## RECORDS PROVIDED
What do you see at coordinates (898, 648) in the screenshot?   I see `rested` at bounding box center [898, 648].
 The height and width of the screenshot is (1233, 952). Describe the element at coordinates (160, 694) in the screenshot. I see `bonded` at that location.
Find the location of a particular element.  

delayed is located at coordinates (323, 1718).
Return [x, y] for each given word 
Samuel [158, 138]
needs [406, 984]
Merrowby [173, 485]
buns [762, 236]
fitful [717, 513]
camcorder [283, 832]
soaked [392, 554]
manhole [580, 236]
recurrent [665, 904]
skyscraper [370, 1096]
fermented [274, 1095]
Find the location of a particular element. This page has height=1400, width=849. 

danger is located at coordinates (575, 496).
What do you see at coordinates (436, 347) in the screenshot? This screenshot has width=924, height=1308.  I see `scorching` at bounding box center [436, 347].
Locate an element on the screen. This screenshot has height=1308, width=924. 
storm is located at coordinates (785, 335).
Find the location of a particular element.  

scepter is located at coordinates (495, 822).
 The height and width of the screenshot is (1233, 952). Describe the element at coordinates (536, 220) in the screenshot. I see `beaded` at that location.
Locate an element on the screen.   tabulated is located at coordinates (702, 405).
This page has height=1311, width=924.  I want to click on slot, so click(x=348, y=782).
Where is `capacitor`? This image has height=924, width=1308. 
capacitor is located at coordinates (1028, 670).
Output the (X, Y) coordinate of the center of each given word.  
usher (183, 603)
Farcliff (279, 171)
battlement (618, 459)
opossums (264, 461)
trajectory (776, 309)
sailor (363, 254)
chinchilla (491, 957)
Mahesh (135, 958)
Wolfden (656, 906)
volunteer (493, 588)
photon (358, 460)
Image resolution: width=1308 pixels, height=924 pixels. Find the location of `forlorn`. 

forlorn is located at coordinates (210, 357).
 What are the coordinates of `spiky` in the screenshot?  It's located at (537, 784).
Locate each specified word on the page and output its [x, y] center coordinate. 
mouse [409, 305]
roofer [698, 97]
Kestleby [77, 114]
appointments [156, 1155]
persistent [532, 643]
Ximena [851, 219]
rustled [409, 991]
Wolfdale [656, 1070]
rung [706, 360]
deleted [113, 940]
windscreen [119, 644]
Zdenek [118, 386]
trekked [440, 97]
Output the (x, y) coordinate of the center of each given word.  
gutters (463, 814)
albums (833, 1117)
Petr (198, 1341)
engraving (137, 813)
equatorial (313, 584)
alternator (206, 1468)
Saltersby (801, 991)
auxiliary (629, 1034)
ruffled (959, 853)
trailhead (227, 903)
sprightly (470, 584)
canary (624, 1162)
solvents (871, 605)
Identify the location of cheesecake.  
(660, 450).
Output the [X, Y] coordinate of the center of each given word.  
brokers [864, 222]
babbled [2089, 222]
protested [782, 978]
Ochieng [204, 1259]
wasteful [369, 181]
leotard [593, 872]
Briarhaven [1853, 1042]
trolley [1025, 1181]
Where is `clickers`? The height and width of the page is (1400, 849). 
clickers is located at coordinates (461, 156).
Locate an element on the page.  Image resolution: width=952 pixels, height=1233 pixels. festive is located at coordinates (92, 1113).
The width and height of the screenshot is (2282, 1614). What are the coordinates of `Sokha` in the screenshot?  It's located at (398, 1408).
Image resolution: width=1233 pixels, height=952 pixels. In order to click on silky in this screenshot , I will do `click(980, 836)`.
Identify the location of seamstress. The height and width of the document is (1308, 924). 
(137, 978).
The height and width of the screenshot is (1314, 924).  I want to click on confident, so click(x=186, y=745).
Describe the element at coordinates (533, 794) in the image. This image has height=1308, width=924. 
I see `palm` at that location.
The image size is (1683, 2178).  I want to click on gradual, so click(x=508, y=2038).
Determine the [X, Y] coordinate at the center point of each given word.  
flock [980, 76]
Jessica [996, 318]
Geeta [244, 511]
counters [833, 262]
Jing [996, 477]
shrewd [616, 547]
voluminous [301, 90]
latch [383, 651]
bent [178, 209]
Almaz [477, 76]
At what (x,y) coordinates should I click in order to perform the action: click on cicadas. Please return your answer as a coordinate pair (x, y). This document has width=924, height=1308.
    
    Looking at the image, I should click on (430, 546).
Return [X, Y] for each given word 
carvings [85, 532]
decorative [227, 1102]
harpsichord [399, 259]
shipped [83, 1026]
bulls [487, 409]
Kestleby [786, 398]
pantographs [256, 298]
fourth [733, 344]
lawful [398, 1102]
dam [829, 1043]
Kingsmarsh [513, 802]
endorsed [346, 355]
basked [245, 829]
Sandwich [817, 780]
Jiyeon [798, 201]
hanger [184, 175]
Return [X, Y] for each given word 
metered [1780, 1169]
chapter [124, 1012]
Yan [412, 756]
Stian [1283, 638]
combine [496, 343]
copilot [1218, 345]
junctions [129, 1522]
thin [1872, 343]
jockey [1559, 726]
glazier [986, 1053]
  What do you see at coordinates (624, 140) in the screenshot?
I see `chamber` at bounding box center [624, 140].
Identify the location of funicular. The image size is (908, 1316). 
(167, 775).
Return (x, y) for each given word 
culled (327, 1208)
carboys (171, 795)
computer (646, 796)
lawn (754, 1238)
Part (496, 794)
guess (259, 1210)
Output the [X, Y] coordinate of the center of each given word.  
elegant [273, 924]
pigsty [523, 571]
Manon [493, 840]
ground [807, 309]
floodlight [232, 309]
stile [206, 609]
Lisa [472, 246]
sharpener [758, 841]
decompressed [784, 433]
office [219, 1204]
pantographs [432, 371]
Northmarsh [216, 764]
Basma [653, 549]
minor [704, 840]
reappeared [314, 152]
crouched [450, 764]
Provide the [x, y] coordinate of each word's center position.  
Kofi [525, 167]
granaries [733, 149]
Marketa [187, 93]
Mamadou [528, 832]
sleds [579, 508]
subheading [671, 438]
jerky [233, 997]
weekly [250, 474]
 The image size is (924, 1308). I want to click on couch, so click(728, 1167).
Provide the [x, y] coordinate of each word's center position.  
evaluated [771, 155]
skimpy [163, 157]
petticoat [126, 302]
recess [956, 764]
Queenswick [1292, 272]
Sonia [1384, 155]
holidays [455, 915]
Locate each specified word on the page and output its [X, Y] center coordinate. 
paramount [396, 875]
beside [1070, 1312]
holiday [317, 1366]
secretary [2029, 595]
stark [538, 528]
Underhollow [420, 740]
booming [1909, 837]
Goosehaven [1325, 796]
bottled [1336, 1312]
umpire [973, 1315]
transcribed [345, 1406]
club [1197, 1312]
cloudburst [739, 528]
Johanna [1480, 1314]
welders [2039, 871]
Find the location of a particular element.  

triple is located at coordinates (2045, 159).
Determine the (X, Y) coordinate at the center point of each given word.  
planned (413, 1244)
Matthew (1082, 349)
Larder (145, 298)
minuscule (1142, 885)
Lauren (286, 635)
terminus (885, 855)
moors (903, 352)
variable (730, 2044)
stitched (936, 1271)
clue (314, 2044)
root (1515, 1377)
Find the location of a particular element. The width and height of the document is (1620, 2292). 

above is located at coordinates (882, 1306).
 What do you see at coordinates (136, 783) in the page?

## REQUIRED TASK
Express every line of the material above as a Markdown table with the columns "No." and "Line," numbering the rows in order and omitting blank lines.

## FULL OUTPUT
| No. | Line |
|---|---|
| 1 | What do you see at coordinates (898, 648) in the screenshot?   I see `rested` at bounding box center [898, 648]. |
| 2 |  The height and width of the screenshot is (1233, 952). Describe the element at coordinates (160, 694) in the screenshot. I see `bonded` at that location. |
| 3 | Find the location of a particular element.   |
| 4 | delayed is located at coordinates (323, 1718). |
| 5 | Return [x, y] for each given word  |
| 6 | Samuel [158, 138] |
| 7 | needs [406, 984] |
| 8 | Merrowby [173, 485] |
| 9 | buns [762, 236] |
| 10 | fitful [717, 513] |
| 11 | camcorder [283, 832] |
| 12 | soaked [392, 554] |
| 13 | manhole [580, 236] |
| 14 | recurrent [665, 904] |
| 15 | skyscraper [370, 1096] |
| 16 | fermented [274, 1095] |
| 17 | Find the location of a particular element. This page has height=1400, width=849.  |
| 18 | danger is located at coordinates (575, 496). |
| 19 | What do you see at coordinates (436, 347) in the screenshot? This screenshot has width=924, height=1308.  I see `scorching` at bounding box center [436, 347]. |
| 20 | Locate an element on the screen. This screenshot has height=1308, width=924.  |
| 21 | storm is located at coordinates (785, 335). |
| 22 | Find the location of a particular element.   |
| 23 | scepter is located at coordinates (495, 822). |
| 24 |  The height and width of the screenshot is (1233, 952). Describe the element at coordinates (536, 220) in the screenshot. I see `beaded` at that location. |
| 25 | Locate an element on the screen.   tabulated is located at coordinates (702, 405). |
| 26 | This page has height=1311, width=924.  I want to click on slot, so click(x=348, y=782). |
| 27 | Where is `capacitor`? This image has height=924, width=1308.  |
| 28 | capacitor is located at coordinates (1028, 670). |
| 29 | Output the (X, Y) coordinate of the center of each given word.   |
| 30 | usher (183, 603) |
| 31 | Farcliff (279, 171) |
| 32 | battlement (618, 459) |
| 33 | opossums (264, 461) |
| 34 | trajectory (776, 309) |
| 35 | sailor (363, 254) |
| 36 | chinchilla (491, 957) |
| 37 | Mahesh (135, 958) |
| 38 | Wolfden (656, 906) |
| 39 | volunteer (493, 588) |
| 40 | photon (358, 460) |
| 41 | Image resolution: width=1308 pixels, height=924 pixels. Find the location of `forlorn`.  |
| 42 | forlorn is located at coordinates (210, 357). |
| 43 |  What are the coordinates of `spiky` in the screenshot?  It's located at (537, 784). |
| 44 | Locate each specified word on the page and output its [x, y] center coordinate.  |
| 45 | mouse [409, 305] |
| 46 | roofer [698, 97] |
| 47 | Kestleby [77, 114] |
| 48 | appointments [156, 1155] |
| 49 | persistent [532, 643] |
| 50 | Ximena [851, 219] |
| 51 | rustled [409, 991] |
| 52 | Wolfdale [656, 1070] |
| 53 | rung [706, 360] |
| 54 | deleted [113, 940] |
| 55 | windscreen [119, 644] |
| 56 | Zdenek [118, 386] |
| 57 | trekked [440, 97] |
| 58 | Output the (x, y) coordinate of the center of each given word.   |
| 59 | gutters (463, 814) |
| 60 | albums (833, 1117) |
| 61 | Petr (198, 1341) |
| 62 | engraving (137, 813) |
| 63 | equatorial (313, 584) |
| 64 | alternator (206, 1468) |
| 65 | Saltersby (801, 991) |
| 66 | auxiliary (629, 1034) |
| 67 | ruffled (959, 853) |
| 68 | trailhead (227, 903) |
| 69 | sprightly (470, 584) |
| 70 | canary (624, 1162) |
| 71 | solvents (871, 605) |
| 72 | Identify the location of cheesecake.   |
| 73 | (660, 450). |
| 74 | Output the [X, Y] coordinate of the center of each given word.   |
| 75 | brokers [864, 222] |
| 76 | babbled [2089, 222] |
| 77 | protested [782, 978] |
| 78 | Ochieng [204, 1259] |
| 79 | wasteful [369, 181] |
| 80 | leotard [593, 872] |
| 81 | Briarhaven [1853, 1042] |
| 82 | trolley [1025, 1181] |
| 83 | Where is `clickers`? The height and width of the page is (1400, 849).  |
| 84 | clickers is located at coordinates (461, 156). |
| 85 | Locate an element on the page.  Image resolution: width=952 pixels, height=1233 pixels. festive is located at coordinates (92, 1113). |
| 86 | The width and height of the screenshot is (2282, 1614). What are the coordinates of `Sokha` in the screenshot?  It's located at (398, 1408). |
| 87 | Image resolution: width=1233 pixels, height=952 pixels. In order to click on silky in this screenshot , I will do `click(980, 836)`. |
| 88 | Identify the location of seamstress. The height and width of the document is (1308, 924).  |
| 89 | (137, 978). |
| 90 | The height and width of the screenshot is (1314, 924).  I want to click on confident, so click(x=186, y=745). |
| 91 | Describe the element at coordinates (533, 794) in the image. This image has height=1308, width=924.  |
| 92 | I see `palm` at that location. |
| 93 | The image size is (1683, 2178).  I want to click on gradual, so click(x=508, y=2038). |
| 94 | Determine the [X, Y] coordinate at the center point of each given word.   |
| 95 | flock [980, 76] |
| 96 | Jessica [996, 318] |
| 97 | Geeta [244, 511] |
| 98 | counters [833, 262] |
| 99 | Jing [996, 477] |
| 100 | shrewd [616, 547] |
| 101 | voluminous [301, 90] |
| 102 | latch [383, 651] |
| 103 | bent [178, 209] |
| 104 | Almaz [477, 76] |
| 105 | At what (x,y) coordinates should I click in order to perform the action: click on cicadas. Please return your answer as a coordinate pair (x, y). This document has width=924, height=1308. |
| 106 |     Looking at the image, I should click on (430, 546). |
| 107 | Return [X, Y] for each given word  |
| 108 | carvings [85, 532] |
| 109 | decorative [227, 1102] |
| 110 | harpsichord [399, 259] |
| 111 | shipped [83, 1026] |
| 112 | bulls [487, 409] |
| 113 | Kestleby [786, 398] |
| 114 | pantographs [256, 298] |
| 115 | fourth [733, 344] |
| 116 | lawful [398, 1102] |
| 117 | dam [829, 1043] |
| 118 | Kingsmarsh [513, 802] |
| 119 | endorsed [346, 355] |
| 120 | basked [245, 829] |
| 121 | Sandwich [817, 780] |
| 122 | Jiyeon [798, 201] |
| 123 | hanger [184, 175] |
| 124 | Return [X, Y] for each given word  |
| 125 | metered [1780, 1169] |
| 126 | chapter [124, 1012] |
| 127 | Yan [412, 756] |
| 128 | Stian [1283, 638] |
| 129 | combine [496, 343] |
| 130 | copilot [1218, 345] |
| 131 | junctions [129, 1522] |
| 132 | thin [1872, 343] |
| 133 | jockey [1559, 726] |
| 134 | glazier [986, 1053] |
| 135 |   What do you see at coordinates (624, 140) in the screenshot? |
| 136 | I see `chamber` at bounding box center [624, 140]. |
| 137 | Identify the location of funicular. The image size is (908, 1316).  |
| 138 | (167, 775). |
| 139 | Return (x, y) for each given word  |
| 140 | culled (327, 1208) |
| 141 | carboys (171, 795) |
| 142 | computer (646, 796) |
| 143 | lawn (754, 1238) |
| 144 | Part (496, 794) |
| 145 | guess (259, 1210) |
| 146 | Output the [X, Y] coordinate of the center of each given word.   |
| 147 | elegant [273, 924] |
| 148 | pigsty [523, 571] |
| 149 | Manon [493, 840] |
| 150 | ground [807, 309] |
| 151 | floodlight [232, 309] |
| 152 | stile [206, 609] |
| 153 | Lisa [472, 246] |
| 154 | sharpener [758, 841] |
| 155 | decompressed [784, 433] |
| 156 | office [219, 1204] |
| 157 | pantographs [432, 371] |
| 158 | Northmarsh [216, 764] |
| 159 | Basma [653, 549] |
| 160 | minor [704, 840] |
| 161 | reappeared [314, 152] |
| 162 | crouched [450, 764] |
| 163 | Provide the [x, y] coordinate of each word's center position.   |
| 164 | Kofi [525, 167] |
| 165 | granaries [733, 149] |
| 166 | Marketa [187, 93] |
| 167 | Mamadou [528, 832] |
| 168 | sleds [579, 508] |
| 169 | subheading [671, 438] |
| 170 | jerky [233, 997] |
| 171 | weekly [250, 474] |
| 172 |  The image size is (924, 1308). I want to click on couch, so click(728, 1167). |
| 173 | Provide the [x, y] coordinate of each word's center position.   |
| 174 | evaluated [771, 155] |
| 175 | skimpy [163, 157] |
| 176 | petticoat [126, 302] |
| 177 | recess [956, 764] |
| 178 | Queenswick [1292, 272] |
| 179 | Sonia [1384, 155] |
| 180 | holidays [455, 915] |
| 181 | Locate each specified word on the page and output its [X, Y] center coordinate.  |
| 182 | paramount [396, 875] |
| 183 | beside [1070, 1312] |
| 184 | holiday [317, 1366] |
| 185 | secretary [2029, 595] |
| 186 | stark [538, 528] |
| 187 | Underhollow [420, 740] |
| 188 | booming [1909, 837] |
| 189 | Goosehaven [1325, 796] |
| 190 | bottled [1336, 1312] |
| 191 | umpire [973, 1315] |
| 192 | transcribed [345, 1406] |
| 193 | club [1197, 1312] |
| 194 | cloudburst [739, 528] |
| 195 | Johanna [1480, 1314] |
| 196 | welders [2039, 871] |
| 197 | Find the location of a particular element.   |
| 198 | triple is located at coordinates (2045, 159). |
| 199 | Determine the (X, Y) coordinate at the center point of each given word.   |
| 200 | planned (413, 1244) |
| 201 | Matthew (1082, 349) |
| 202 | Larder (145, 298) |
| 203 | minuscule (1142, 885) |
| 204 | Lauren (286, 635) |
| 205 | terminus (885, 855) |
| 206 | moors (903, 352) |
| 207 | variable (730, 2044) |
| 208 | stitched (936, 1271) |
| 209 | clue (314, 2044) |
| 210 | root (1515, 1377) |
| 211 | Find the location of a particular element. The width and height of the document is (1620, 2292).  |
| 212 | above is located at coordinates (882, 1306). |
| 213 |  What do you see at coordinates (136, 783) in the page? |